- [Exercise]
Look through the data below and extract, unchanged, the lines from the one that contains "gray square: (98, 277)" to the one that contains "red arrow: (526, 1046) -> (393, 766), moved", both included.

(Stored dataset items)
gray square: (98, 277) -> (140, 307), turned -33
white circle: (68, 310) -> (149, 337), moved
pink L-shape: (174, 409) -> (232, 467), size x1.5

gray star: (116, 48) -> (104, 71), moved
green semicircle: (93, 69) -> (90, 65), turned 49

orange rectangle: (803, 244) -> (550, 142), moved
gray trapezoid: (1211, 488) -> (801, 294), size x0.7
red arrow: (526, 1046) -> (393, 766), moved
==
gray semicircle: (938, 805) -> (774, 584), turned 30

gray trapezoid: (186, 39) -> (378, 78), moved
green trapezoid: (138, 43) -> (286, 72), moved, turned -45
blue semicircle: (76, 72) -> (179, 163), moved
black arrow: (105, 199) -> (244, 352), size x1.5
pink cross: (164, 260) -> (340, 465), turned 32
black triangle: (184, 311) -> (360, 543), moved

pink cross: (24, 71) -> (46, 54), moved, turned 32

- [Task result]
gray square: (98, 277) -> (140, 307), turned -33
white circle: (68, 310) -> (149, 337), moved
pink L-shape: (174, 409) -> (232, 467), size x1.5

gray star: (116, 48) -> (104, 71), moved
green semicircle: (93, 69) -> (90, 65), turned 49

orange rectangle: (803, 244) -> (550, 142), moved
gray trapezoid: (1211, 488) -> (801, 294), size x0.7
red arrow: (526, 1046) -> (393, 766), moved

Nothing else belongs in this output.